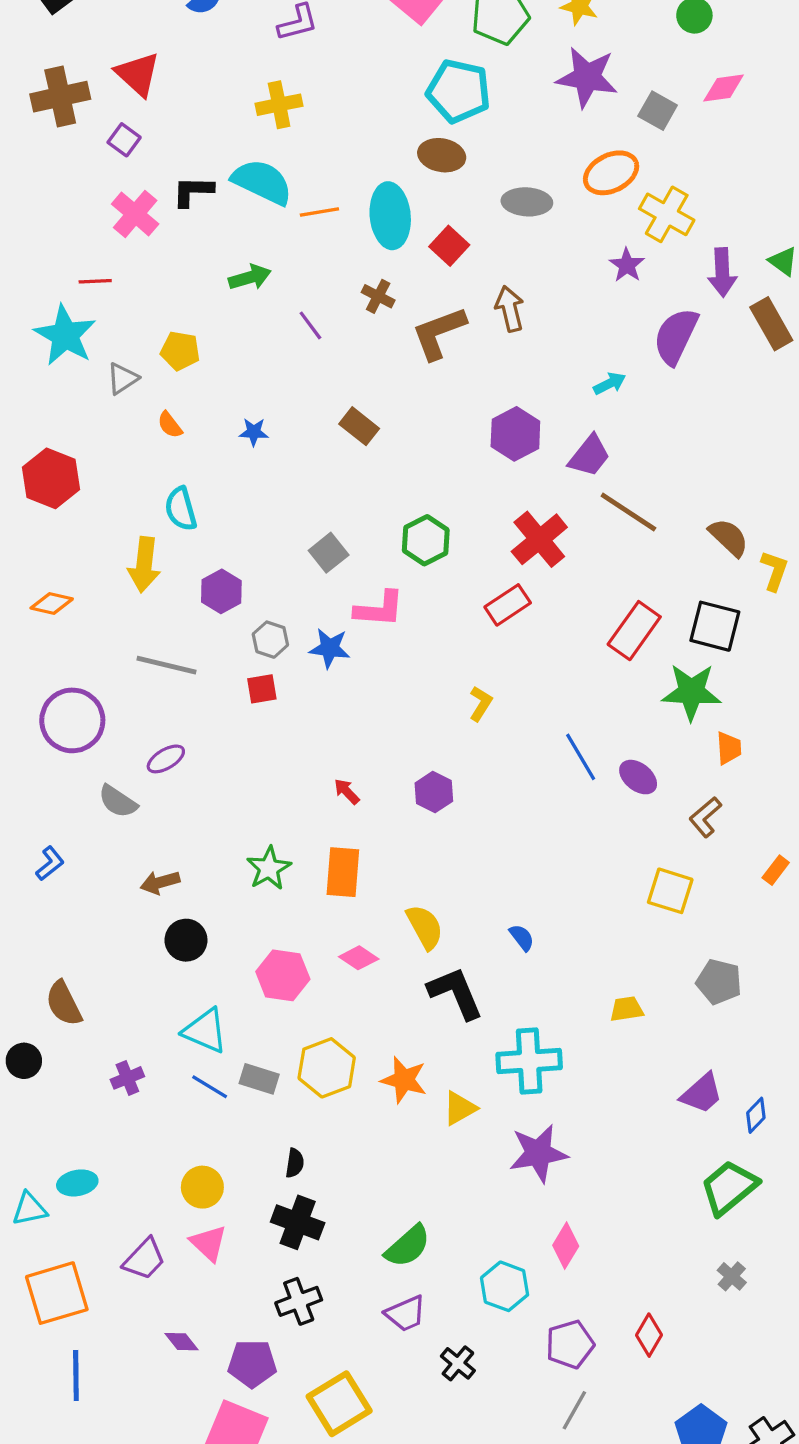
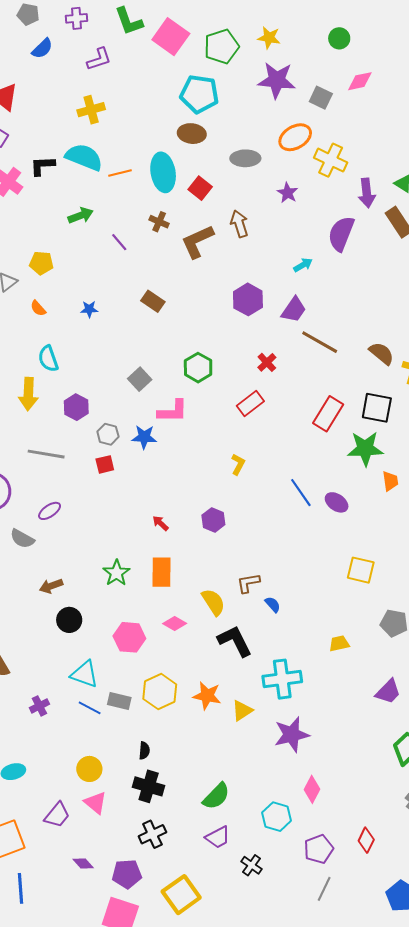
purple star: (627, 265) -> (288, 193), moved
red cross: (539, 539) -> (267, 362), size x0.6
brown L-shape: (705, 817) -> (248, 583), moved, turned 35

━━━━━━

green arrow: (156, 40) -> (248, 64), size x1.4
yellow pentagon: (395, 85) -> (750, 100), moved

━━━━━━

→ PROBLEM REQUIREMENTS:
There is a run of lines above from the one with "purple star: (627, 265) -> (288, 193), moved" to the one with "brown L-shape: (705, 817)"; print exactly that run, both ends included, and nothing else.

→ RESPONSE FOR THIS EXERCISE:
purple star: (627, 265) -> (288, 193), moved
red cross: (539, 539) -> (267, 362), size x0.6
brown L-shape: (705, 817) -> (248, 583), moved, turned 35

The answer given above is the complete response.